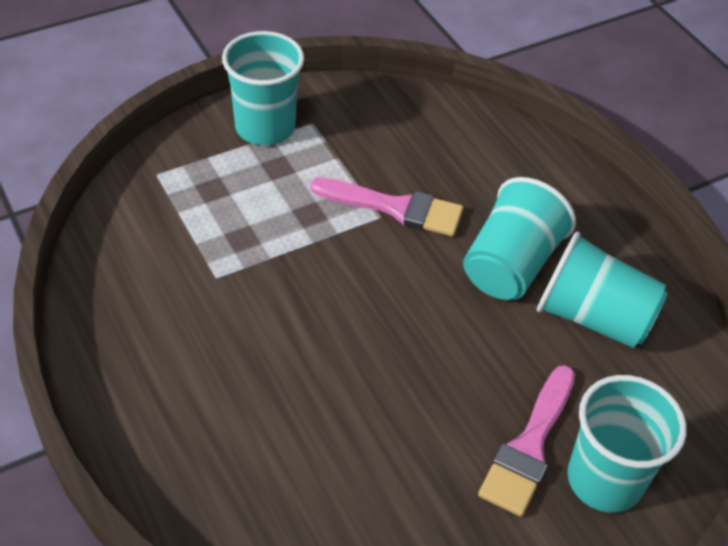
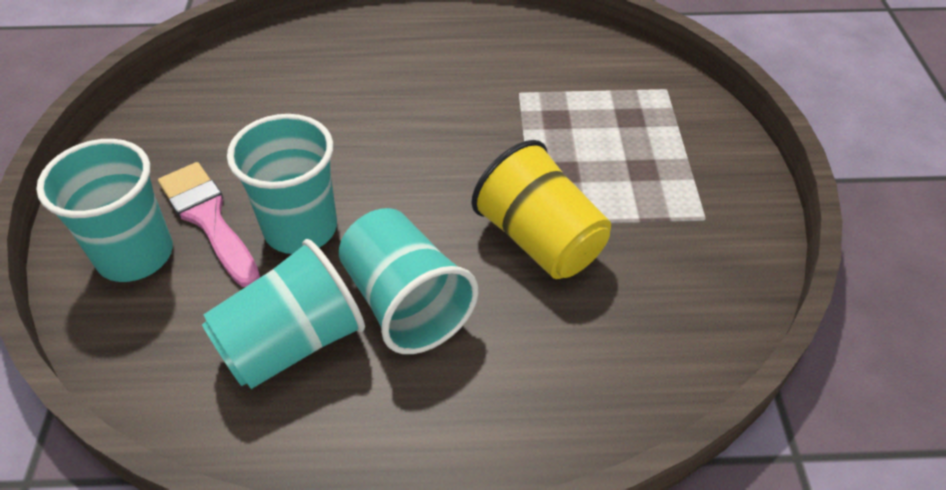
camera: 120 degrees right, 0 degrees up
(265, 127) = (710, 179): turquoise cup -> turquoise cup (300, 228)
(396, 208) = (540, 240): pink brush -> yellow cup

§ **Work item**:
The material above is to be transcribed exactly, with its images omitted.

§ **Reply to the task**:
camera: 120 degrees right, 0 degrees up
(265, 127) = (710, 179): turquoise cup -> turquoise cup (300, 228)
(396, 208) = (540, 240): pink brush -> yellow cup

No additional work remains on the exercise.